Task item:
In the entries below, which lines run from the one containing "yellow 1x1 cone [297,83,347,156]" to the one containing "brown 1x1 tile"? Copy exactly those lines, ends included, and no others.

Data for analysis:
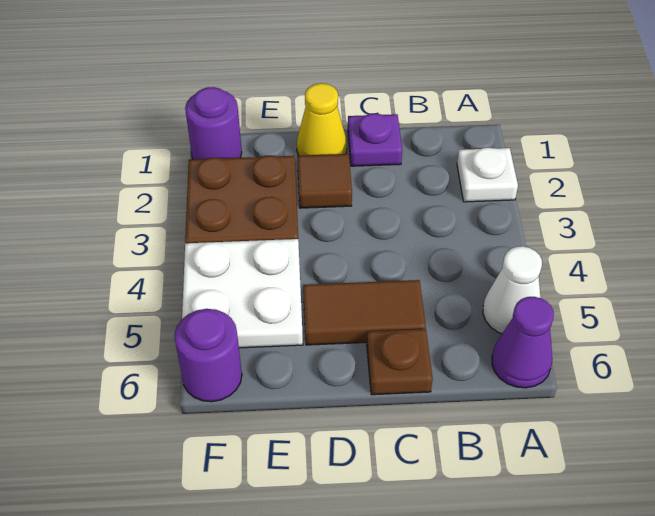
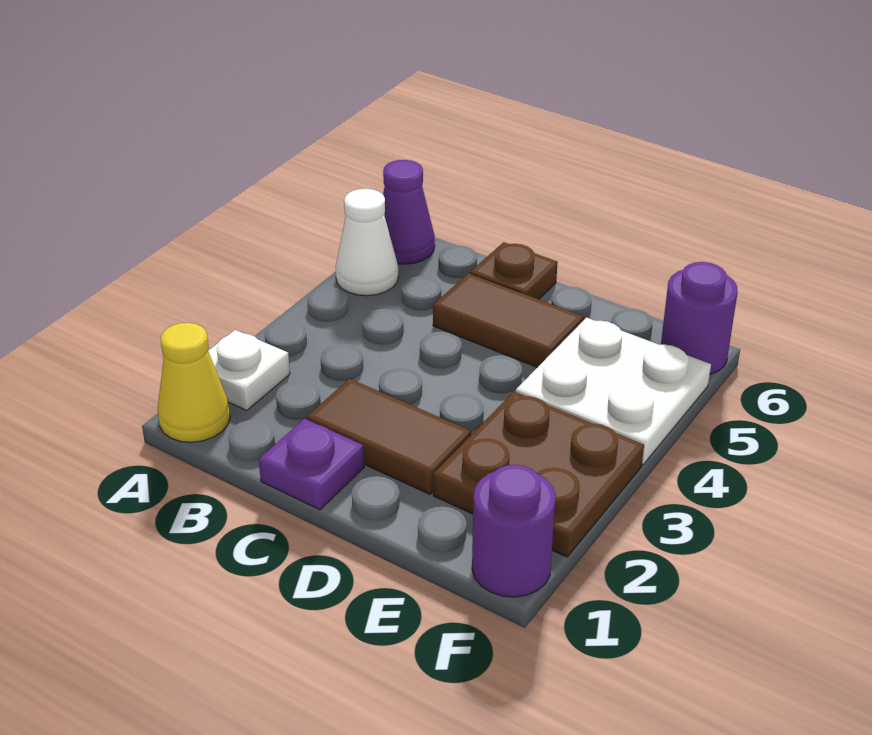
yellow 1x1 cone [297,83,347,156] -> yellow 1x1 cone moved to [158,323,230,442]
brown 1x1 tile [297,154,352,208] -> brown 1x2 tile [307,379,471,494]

---

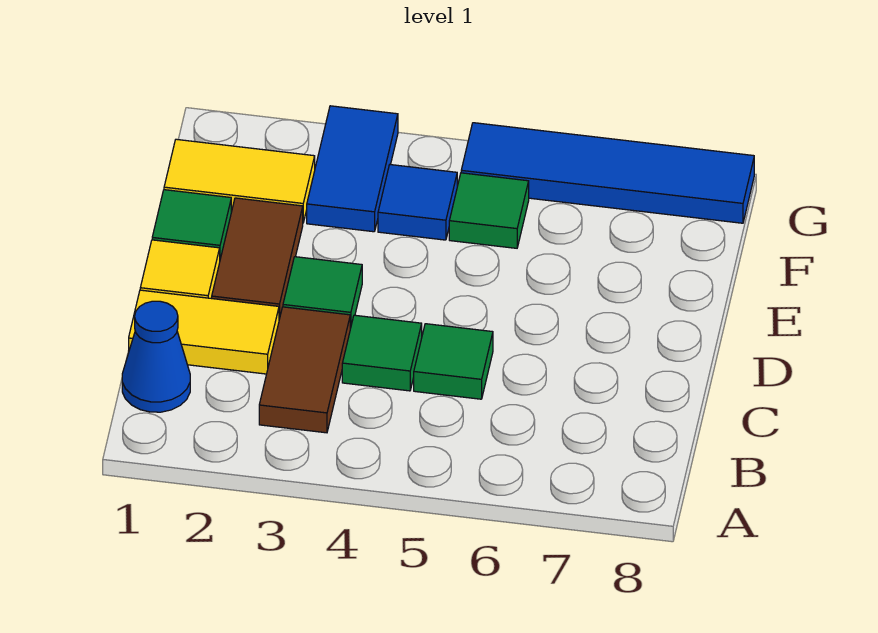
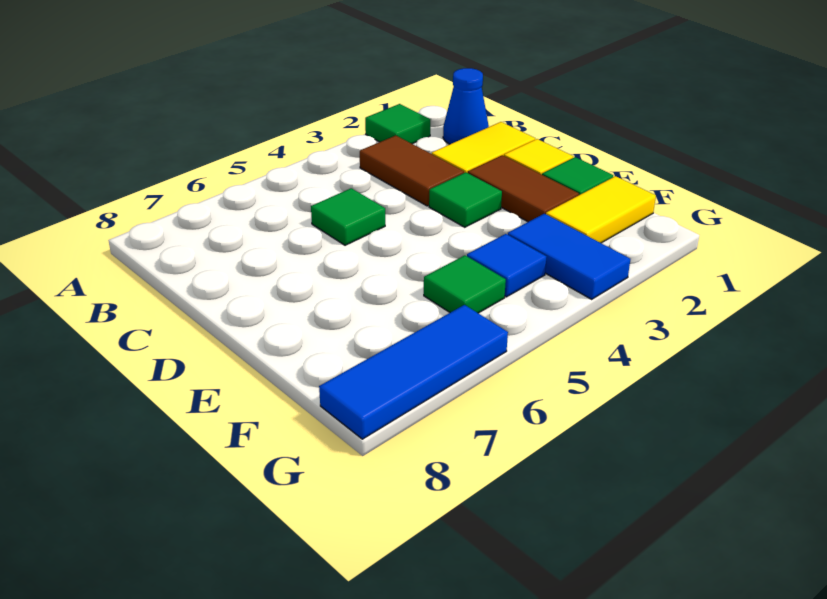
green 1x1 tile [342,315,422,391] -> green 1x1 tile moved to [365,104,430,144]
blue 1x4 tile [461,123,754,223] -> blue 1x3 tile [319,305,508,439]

* * *

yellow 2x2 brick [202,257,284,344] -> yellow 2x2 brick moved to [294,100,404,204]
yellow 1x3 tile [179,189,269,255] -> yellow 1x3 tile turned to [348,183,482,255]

Output of the exercise:
yellow 1x1 cone [297,83,347,156] -> yellow 1x1 cone moved to [158,323,230,442]
brown 1x1 tile [297,154,352,208] -> brown 1x2 tile [307,379,471,494]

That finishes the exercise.